Records drawn from a dataset:
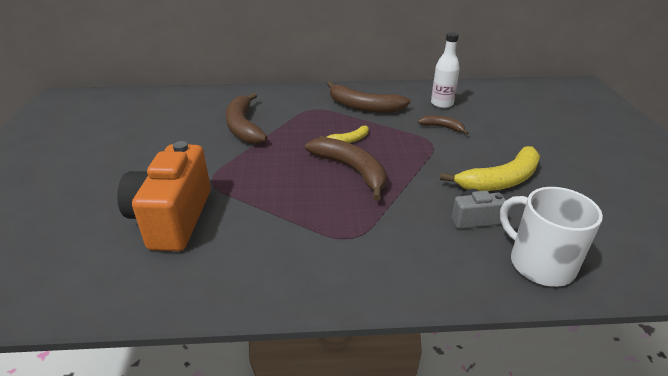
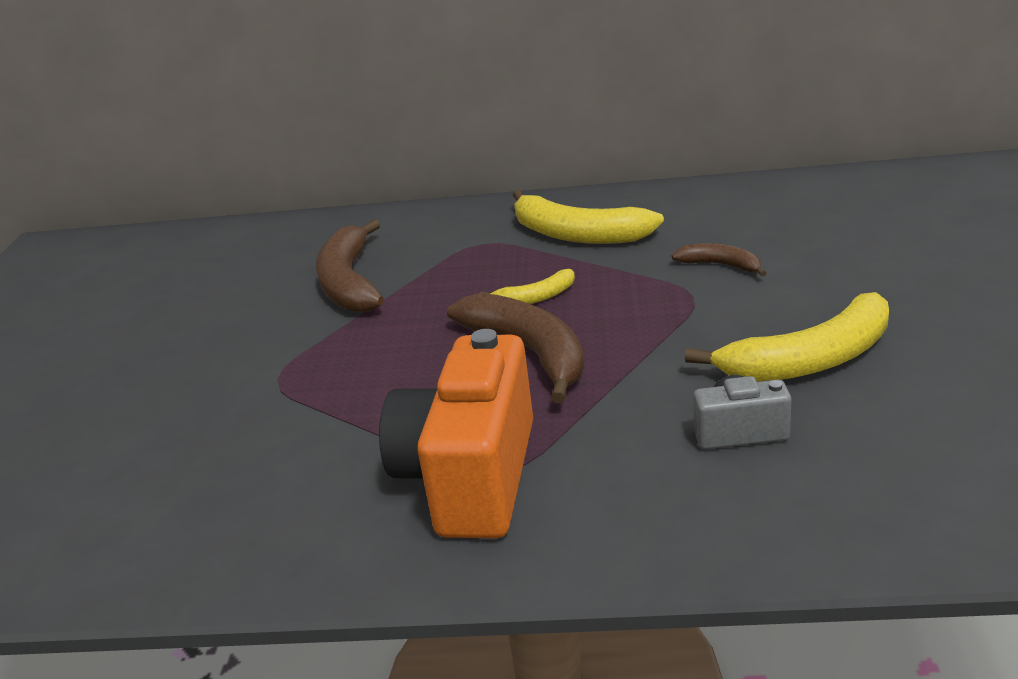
camera: 10 degrees right, 5 degrees down
(172, 218) = (202, 445): orange camera -> orange camera (470, 477)
(363, 107) = (577, 234): brown banana -> yellow banana
(442, 104) = (731, 220): white bottle -> none
(540, 263) = (845, 509): white mug -> none

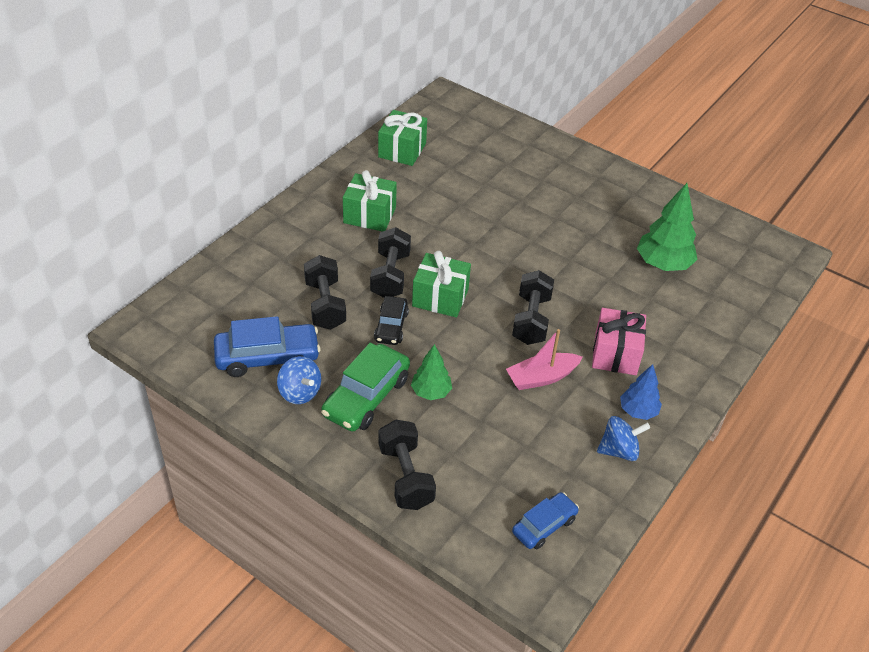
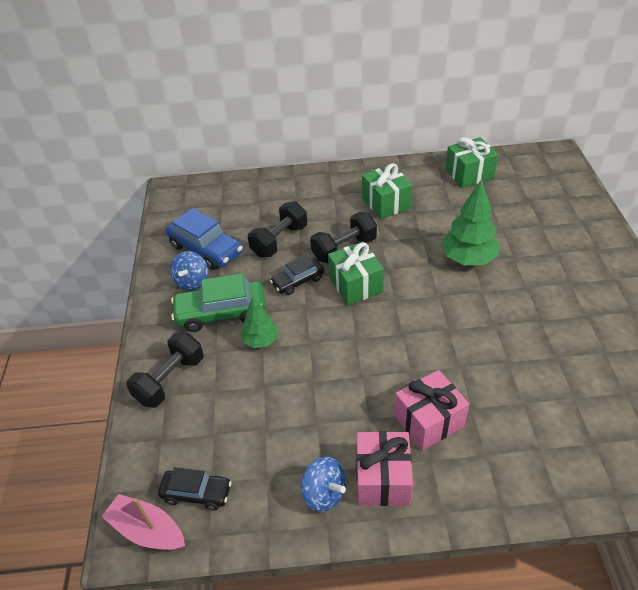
camera: 55 degrees right, 0 degrees up
(531, 320) = (398, 345): black dumbbell -> none
(541, 377) = (346, 391): pink boat -> pink boat (147, 530)
(544, 526) = (196, 493): blue car -> black car
(638, 411) = (382, 479): blue tree -> pink gift
(663, 264) = (577, 384): green tree -> green tree (468, 259)

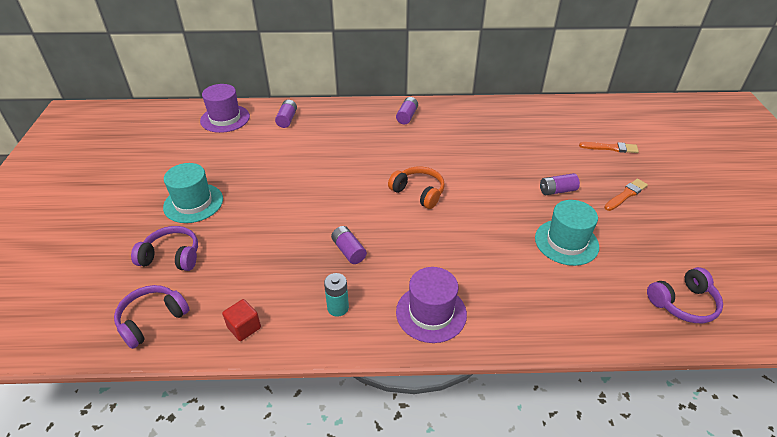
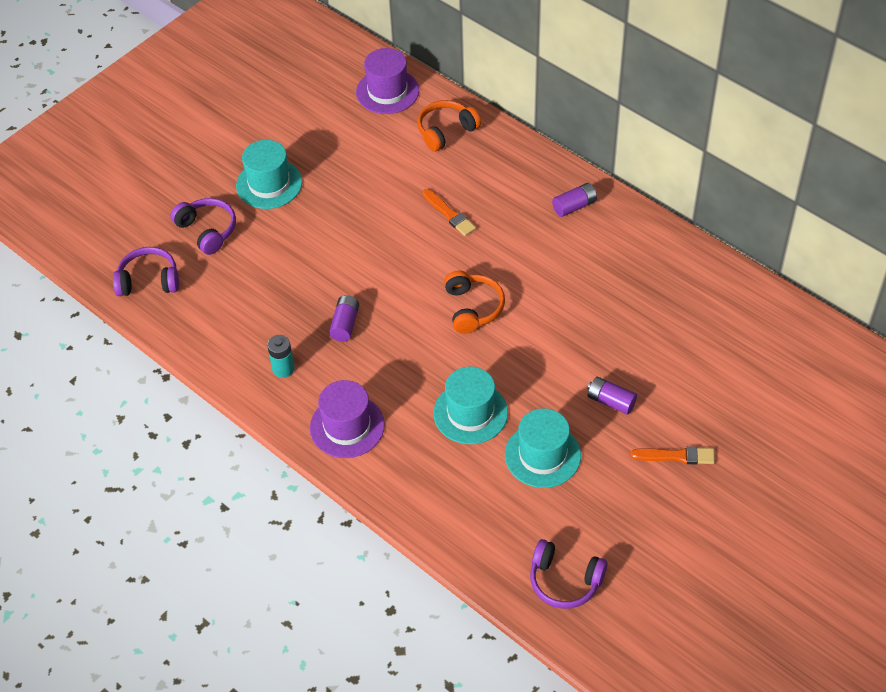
camera: 45 degrees right, 10 degrees up
(244, 327) = (203, 334): red cube -> none
(287, 119) = (446, 131): purple battery -> orange headphones
(495, 248) = (470, 413): none -> turquoise hat
(610, 148) = (747, 397): orange brush -> orange brush (449, 214)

* Exercise instructions *
If a line above holds the word "orange", copy it.

* Answer box *
(172, 218) = (202, 445): orange camera -> orange camera (470, 477)
(287, 119) = (446, 131): purple battery -> orange headphones
(610, 148) = (747, 397): orange brush -> orange brush (449, 214)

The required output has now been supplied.